WORK REQUIRED:
Please reproduce, exactly and in full, the lines running from the one that contains "black semicircle: rotated" to the end of the entries.

(Colored shape movement records)
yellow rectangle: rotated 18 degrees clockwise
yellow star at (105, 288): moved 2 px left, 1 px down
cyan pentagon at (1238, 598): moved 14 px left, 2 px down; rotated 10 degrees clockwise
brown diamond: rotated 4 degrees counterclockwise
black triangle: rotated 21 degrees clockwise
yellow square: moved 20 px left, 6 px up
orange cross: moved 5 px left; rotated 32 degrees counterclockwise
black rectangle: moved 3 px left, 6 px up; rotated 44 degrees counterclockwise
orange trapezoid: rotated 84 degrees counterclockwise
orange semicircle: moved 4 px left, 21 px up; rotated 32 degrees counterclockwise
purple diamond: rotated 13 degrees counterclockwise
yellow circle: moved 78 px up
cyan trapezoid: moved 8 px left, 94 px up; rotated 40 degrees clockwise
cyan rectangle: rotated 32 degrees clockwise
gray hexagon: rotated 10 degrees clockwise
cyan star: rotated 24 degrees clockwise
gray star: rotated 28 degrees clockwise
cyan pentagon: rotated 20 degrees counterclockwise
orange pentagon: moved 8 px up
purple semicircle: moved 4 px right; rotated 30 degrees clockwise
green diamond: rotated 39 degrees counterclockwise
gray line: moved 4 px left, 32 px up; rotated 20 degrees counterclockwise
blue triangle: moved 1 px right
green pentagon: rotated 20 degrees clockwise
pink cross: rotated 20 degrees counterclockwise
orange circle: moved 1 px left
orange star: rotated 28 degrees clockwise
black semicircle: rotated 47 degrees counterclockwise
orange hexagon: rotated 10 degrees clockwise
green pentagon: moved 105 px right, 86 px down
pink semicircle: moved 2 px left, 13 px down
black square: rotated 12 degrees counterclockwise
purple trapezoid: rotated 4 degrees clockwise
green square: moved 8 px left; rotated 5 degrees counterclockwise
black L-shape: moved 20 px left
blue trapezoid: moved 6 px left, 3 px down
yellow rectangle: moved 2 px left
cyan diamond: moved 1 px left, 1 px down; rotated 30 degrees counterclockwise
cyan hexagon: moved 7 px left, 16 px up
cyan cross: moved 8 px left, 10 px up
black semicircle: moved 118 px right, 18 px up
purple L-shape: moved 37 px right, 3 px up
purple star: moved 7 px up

RESPONSE TO THIS EXERCISE:
black semicircle: rotated 47 degrees counterclockwise
orange hexagon: rotated 10 degrees clockwise
green pentagon: moved 105 px right, 86 px down
pink semicircle: moved 2 px left, 13 px down
black square: rotated 12 degrees counterclockwise
purple trapezoid: rotated 4 degrees clockwise
green square: moved 8 px left; rotated 5 degrees counterclockwise
black L-shape: moved 20 px left
blue trapezoid: moved 6 px left, 3 px down
yellow rectangle: moved 2 px left
cyan diamond: moved 1 px left, 1 px down; rotated 30 degrees counterclockwise
cyan hexagon: moved 7 px left, 16 px up
cyan cross: moved 8 px left, 10 px up
black semicircle: moved 118 px right, 18 px up
purple L-shape: moved 37 px right, 3 px up
purple star: moved 7 px up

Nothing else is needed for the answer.